### Task statement
When you reach the line containing "camera: 15 degrees right, 20 degrees up" in the records below, start copying exactly, and stop once you have copied the line containing "gone | canard".

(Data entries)
________________
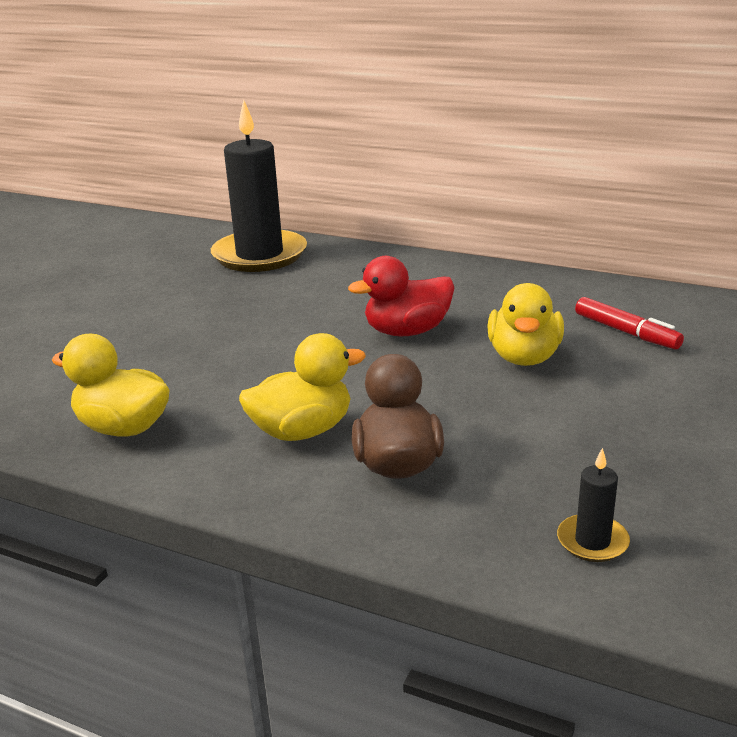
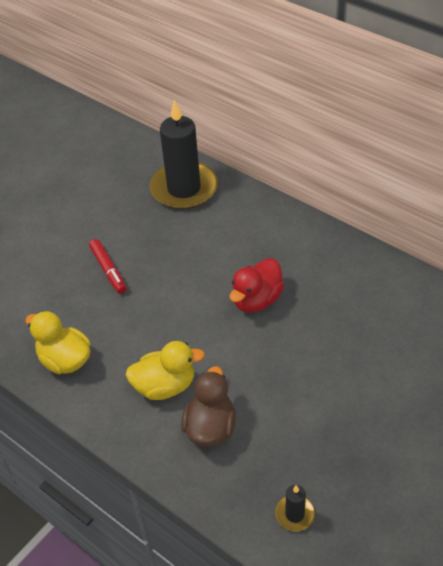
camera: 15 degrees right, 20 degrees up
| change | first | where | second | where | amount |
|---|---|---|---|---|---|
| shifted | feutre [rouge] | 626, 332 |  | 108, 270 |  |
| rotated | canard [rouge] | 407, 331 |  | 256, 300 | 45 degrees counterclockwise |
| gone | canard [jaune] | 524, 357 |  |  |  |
________________
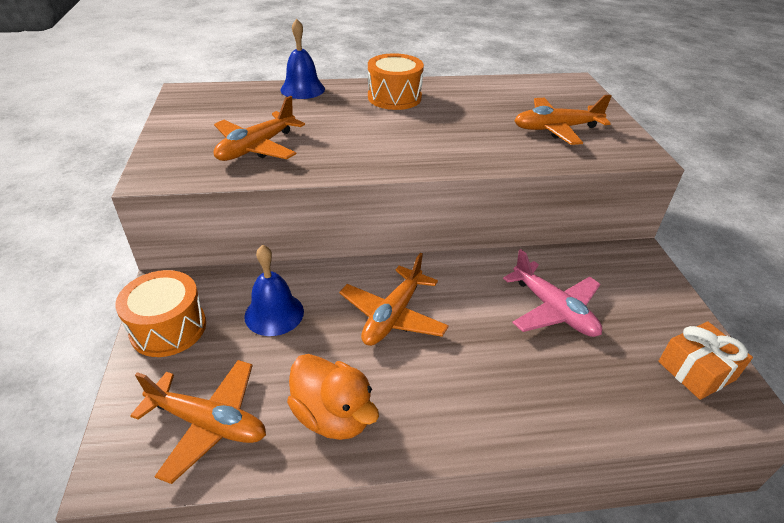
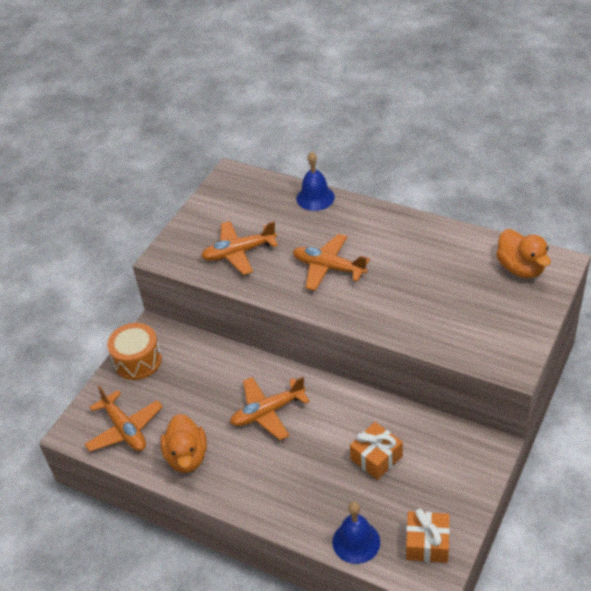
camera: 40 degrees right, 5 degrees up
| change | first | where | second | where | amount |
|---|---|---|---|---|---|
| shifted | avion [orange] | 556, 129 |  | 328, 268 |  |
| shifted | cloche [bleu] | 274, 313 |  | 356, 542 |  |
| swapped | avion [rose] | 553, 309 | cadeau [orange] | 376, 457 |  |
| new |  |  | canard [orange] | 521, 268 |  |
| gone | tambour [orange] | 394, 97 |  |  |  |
________________
### Solution for this problem
camera: 15 degrees right, 20 degrees up
| change | first | where | second | where | amount |
|---|---|---|---|---|---|
| shifted | feutre [rouge] | 626, 332 |  | 108, 270 |  |
| rotated | canard [rouge] | 407, 331 |  | 256, 300 | 45 degrees counterclockwise |
| gone | canard [jaune] | 524, 357 |  |  |  |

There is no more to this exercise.